DIRECTIONS FOR THIS TASK
Repeat every entry exactly as it stands. Omit the images.

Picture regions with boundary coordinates
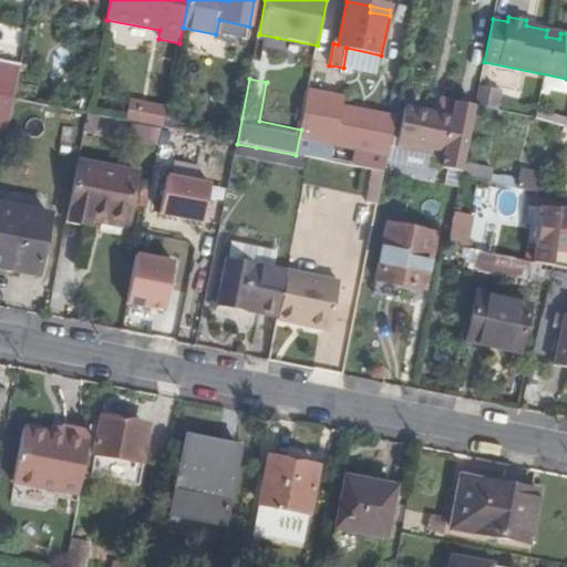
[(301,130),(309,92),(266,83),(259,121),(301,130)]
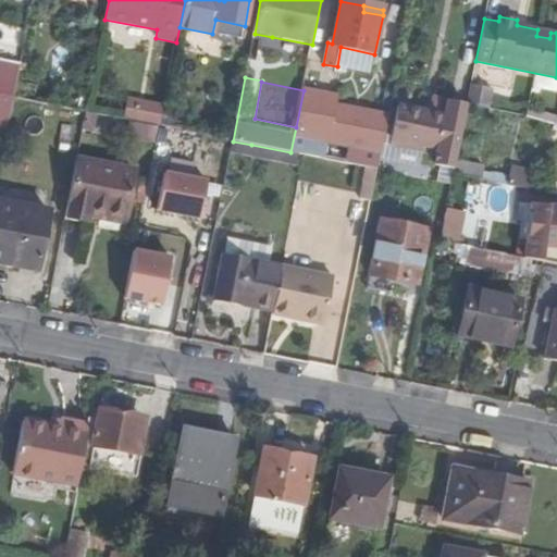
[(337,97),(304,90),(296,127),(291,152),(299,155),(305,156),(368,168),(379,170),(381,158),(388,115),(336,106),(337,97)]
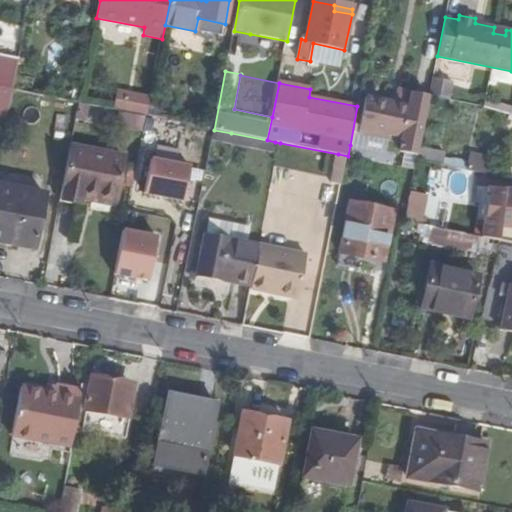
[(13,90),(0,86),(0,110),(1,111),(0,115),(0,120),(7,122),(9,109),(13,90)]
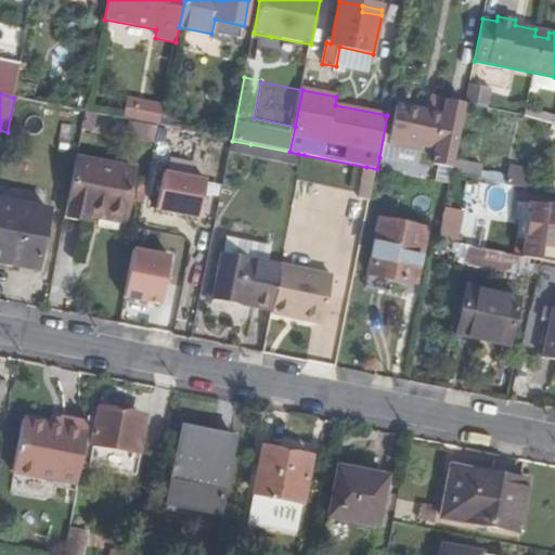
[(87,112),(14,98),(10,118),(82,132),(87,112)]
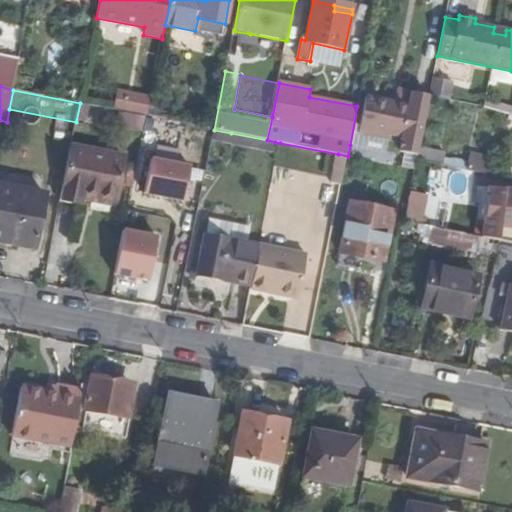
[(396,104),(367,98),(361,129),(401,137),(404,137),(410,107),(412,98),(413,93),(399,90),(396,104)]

SOLVED EXERCISE
[(301,130),(309,92),(266,83),(259,121),(301,130)]
[(337,97),(304,90),(296,127),(291,152),(299,155),(305,156),(368,168),(379,170),(381,158),(388,115),(336,106),(337,97)]
[(13,90),(0,86),(0,110),(1,111),(0,115),(0,120),(7,122),(9,109),(13,90)]
[(87,112),(14,98),(10,118),(82,132),(87,112)]
[(396,104),(367,98),(361,129),(401,137),(404,137),(410,107),(412,98),(413,93),(399,90),(396,104)]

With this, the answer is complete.